SUPPLIED RECORDS:
+---+
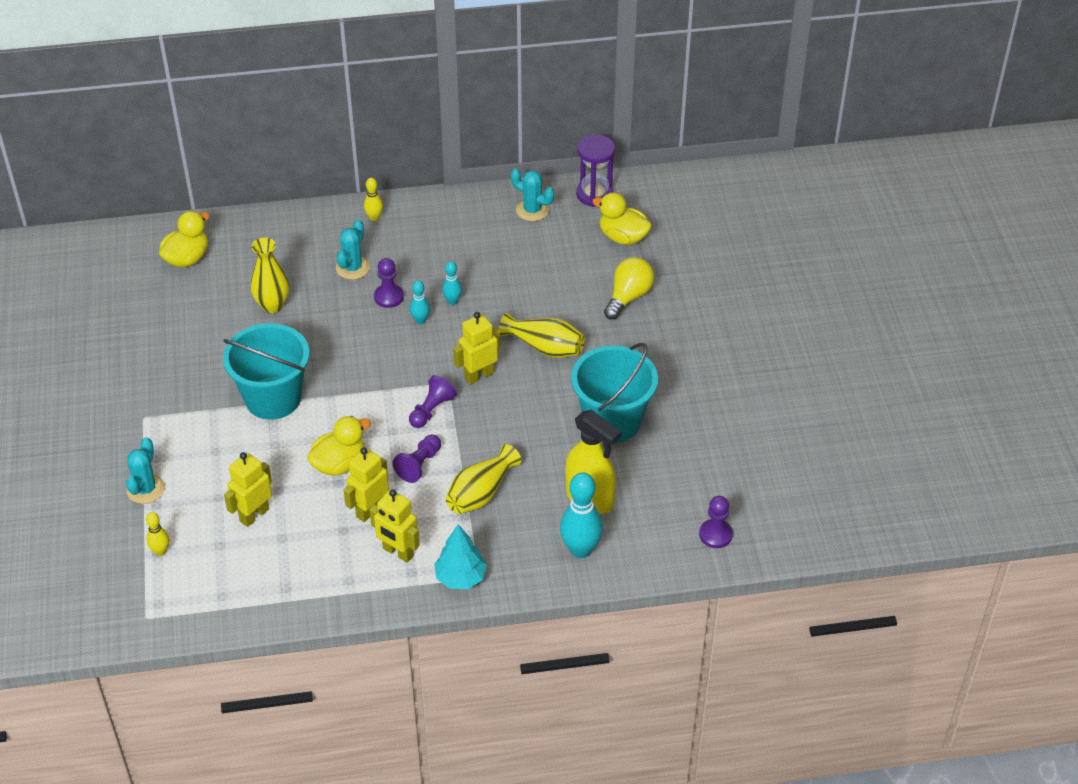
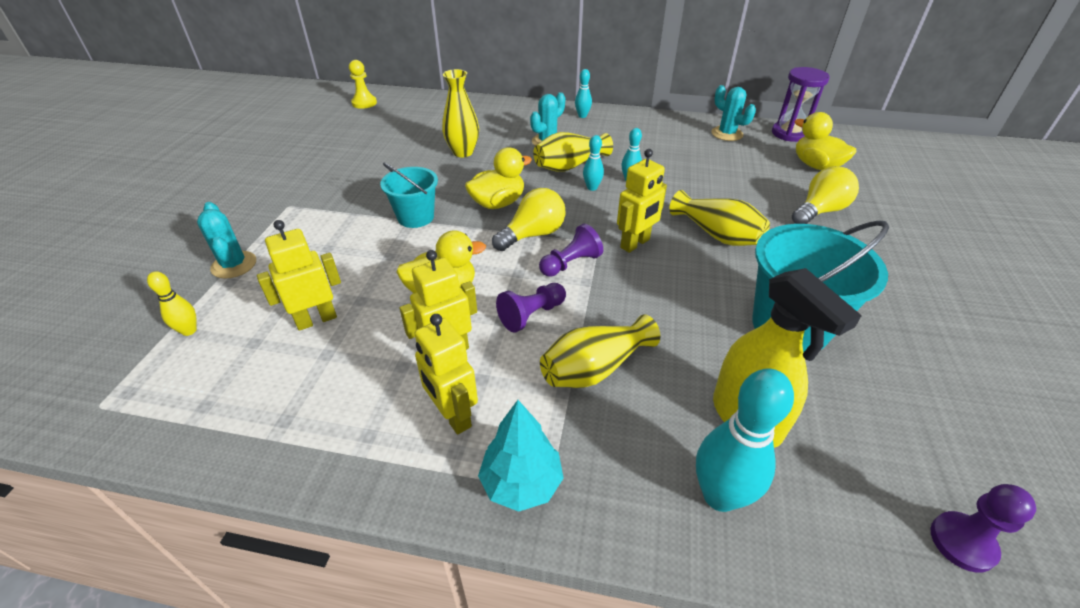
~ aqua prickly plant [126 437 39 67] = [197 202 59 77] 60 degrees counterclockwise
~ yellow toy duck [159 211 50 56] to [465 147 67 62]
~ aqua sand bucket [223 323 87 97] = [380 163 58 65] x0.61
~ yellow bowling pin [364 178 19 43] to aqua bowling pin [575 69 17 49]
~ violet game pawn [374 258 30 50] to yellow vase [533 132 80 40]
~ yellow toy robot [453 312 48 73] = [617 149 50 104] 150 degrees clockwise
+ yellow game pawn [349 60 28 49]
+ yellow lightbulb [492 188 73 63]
+---+
WHAT TO WORK ON: Pictures are to be left out when the entries above are repeated exactly.

ANSWER SPACE:
~ aqua prickly plant [126 437 39 67] = [197 202 59 77] 60 degrees counterclockwise
~ yellow toy duck [159 211 50 56] to [465 147 67 62]
~ aqua sand bucket [223 323 87 97] = [380 163 58 65] x0.61
~ yellow bowling pin [364 178 19 43] to aqua bowling pin [575 69 17 49]
~ violet game pawn [374 258 30 50] to yellow vase [533 132 80 40]
~ yellow toy robot [453 312 48 73] = [617 149 50 104] 150 degrees clockwise
+ yellow game pawn [349 60 28 49]
+ yellow lightbulb [492 188 73 63]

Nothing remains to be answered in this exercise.